*** Opening Records supplied ***

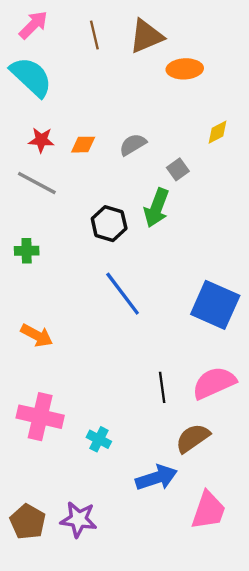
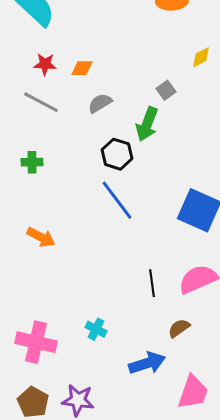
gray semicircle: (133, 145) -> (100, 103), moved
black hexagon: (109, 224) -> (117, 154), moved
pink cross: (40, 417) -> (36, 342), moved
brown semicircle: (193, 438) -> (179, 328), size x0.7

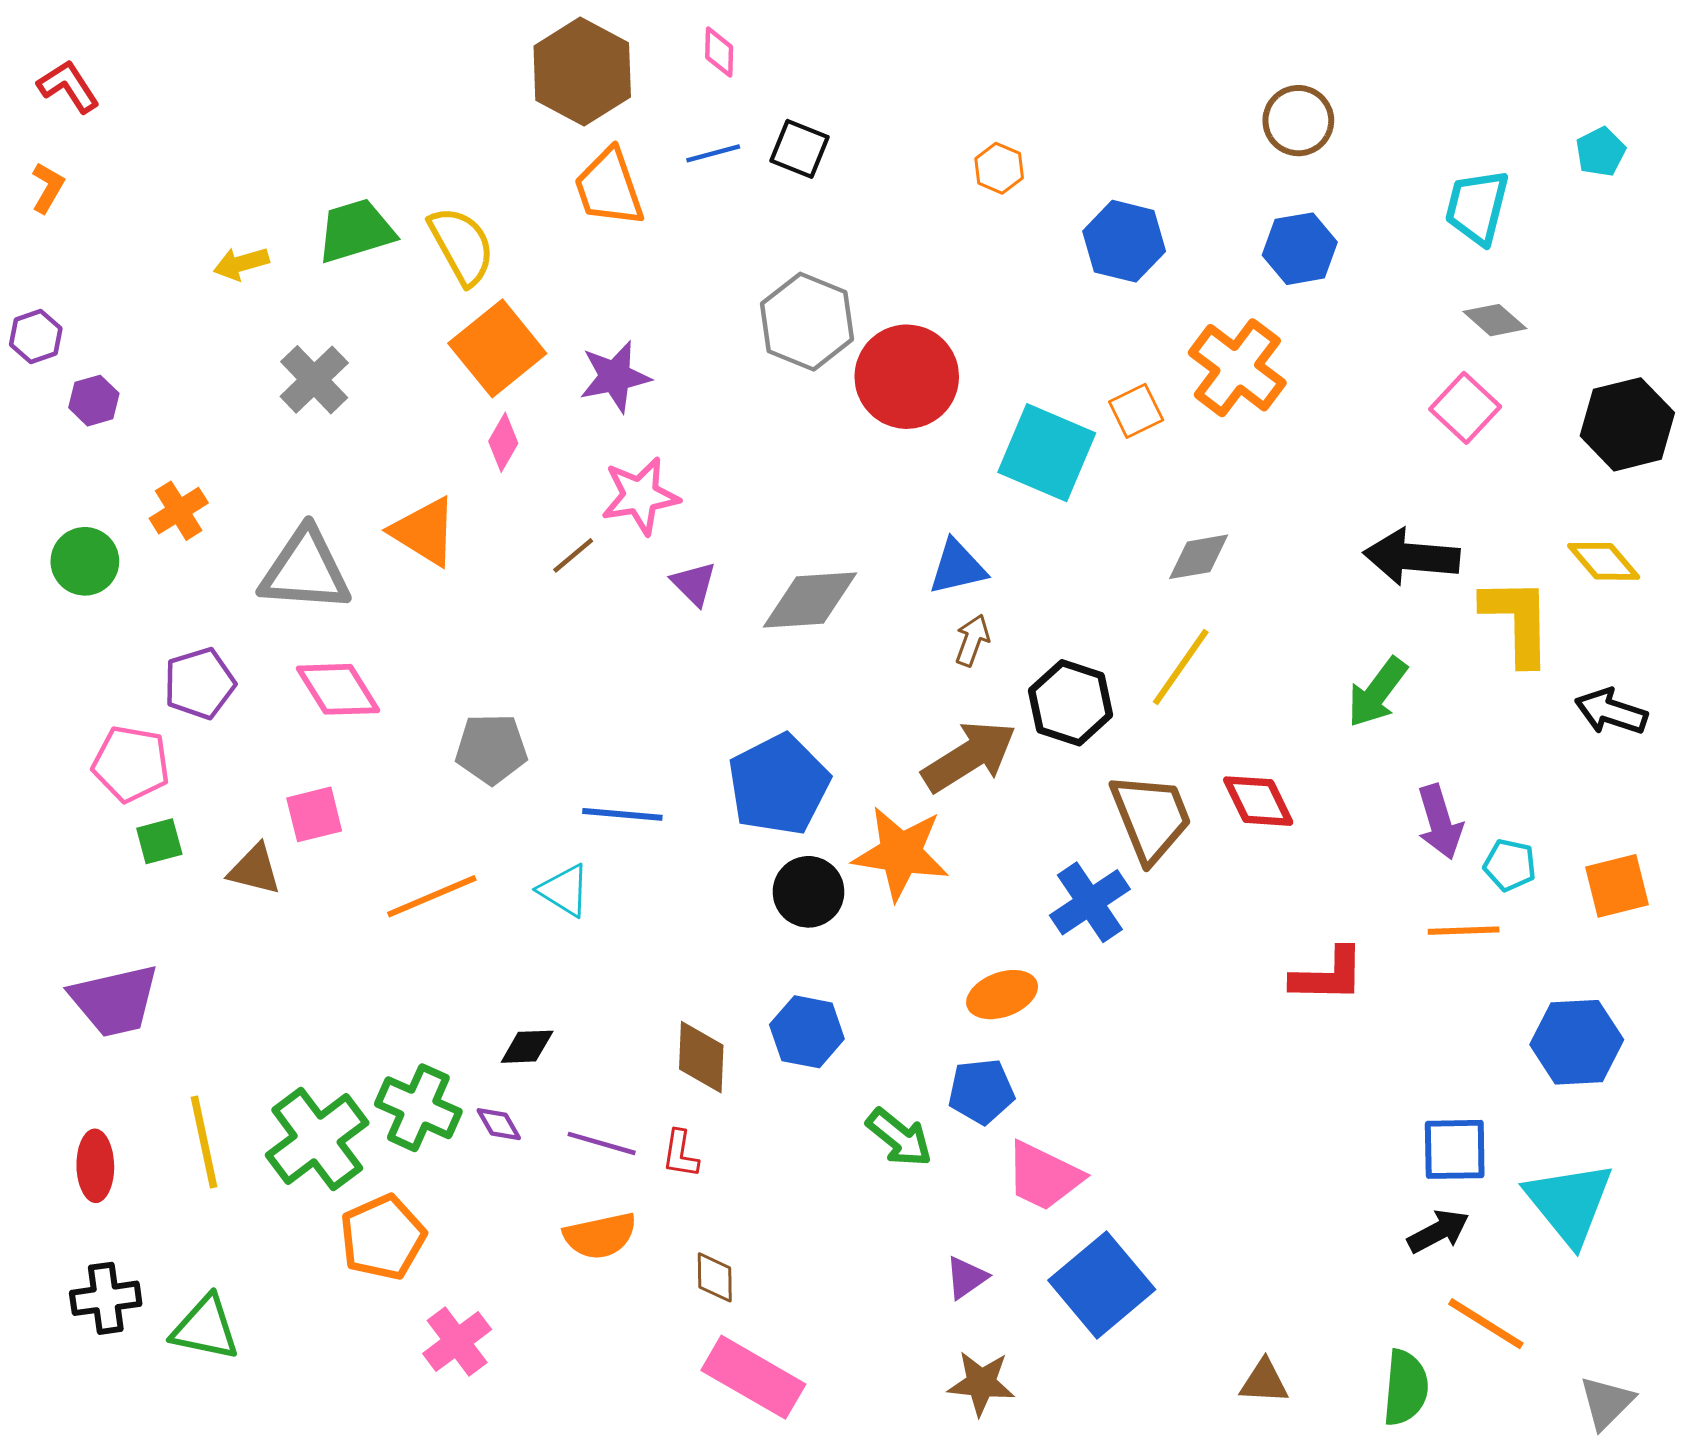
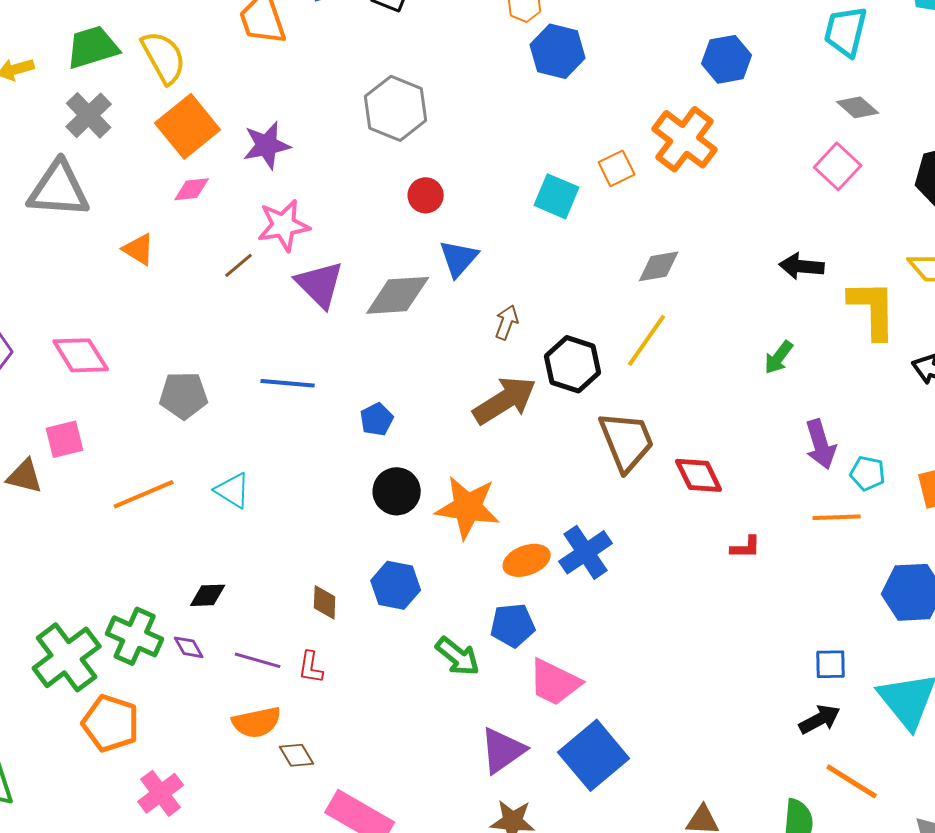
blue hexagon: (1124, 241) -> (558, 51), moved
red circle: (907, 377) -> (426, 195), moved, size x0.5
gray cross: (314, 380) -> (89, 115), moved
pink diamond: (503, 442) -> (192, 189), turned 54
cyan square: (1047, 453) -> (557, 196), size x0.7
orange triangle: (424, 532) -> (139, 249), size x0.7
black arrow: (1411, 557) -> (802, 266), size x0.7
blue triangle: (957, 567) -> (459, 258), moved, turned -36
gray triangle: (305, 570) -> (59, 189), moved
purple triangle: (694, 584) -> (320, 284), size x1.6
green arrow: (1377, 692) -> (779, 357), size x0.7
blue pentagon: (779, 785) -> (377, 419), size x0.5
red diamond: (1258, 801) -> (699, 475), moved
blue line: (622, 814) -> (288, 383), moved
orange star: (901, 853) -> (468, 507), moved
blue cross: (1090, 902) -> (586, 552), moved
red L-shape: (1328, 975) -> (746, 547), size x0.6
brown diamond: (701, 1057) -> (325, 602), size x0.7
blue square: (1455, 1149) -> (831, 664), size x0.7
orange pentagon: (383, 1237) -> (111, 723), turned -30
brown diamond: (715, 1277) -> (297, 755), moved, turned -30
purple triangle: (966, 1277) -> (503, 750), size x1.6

*** Closing Records supplied ***

Aim of the exercise: Please return the whole listing exactly. Do not copy its images.

Exercise result:
gray semicircle: (133, 145) -> (100, 103), moved
black hexagon: (109, 224) -> (117, 154), moved
pink cross: (40, 417) -> (36, 342), moved
brown semicircle: (193, 438) -> (179, 328), size x0.7

blue hexagon: (1124, 241) -> (558, 51), moved
red circle: (907, 377) -> (426, 195), moved, size x0.5
gray cross: (314, 380) -> (89, 115), moved
pink diamond: (503, 442) -> (192, 189), turned 54
cyan square: (1047, 453) -> (557, 196), size x0.7
orange triangle: (424, 532) -> (139, 249), size x0.7
black arrow: (1411, 557) -> (802, 266), size x0.7
blue triangle: (957, 567) -> (459, 258), moved, turned -36
gray triangle: (305, 570) -> (59, 189), moved
purple triangle: (694, 584) -> (320, 284), size x1.6
green arrow: (1377, 692) -> (779, 357), size x0.7
blue pentagon: (779, 785) -> (377, 419), size x0.5
red diamond: (1258, 801) -> (699, 475), moved
blue line: (622, 814) -> (288, 383), moved
orange star: (901, 853) -> (468, 507), moved
blue cross: (1090, 902) -> (586, 552), moved
red L-shape: (1328, 975) -> (746, 547), size x0.6
brown diamond: (701, 1057) -> (325, 602), size x0.7
blue square: (1455, 1149) -> (831, 664), size x0.7
orange pentagon: (383, 1237) -> (111, 723), turned -30
brown diamond: (715, 1277) -> (297, 755), moved, turned -30
purple triangle: (966, 1277) -> (503, 750), size x1.6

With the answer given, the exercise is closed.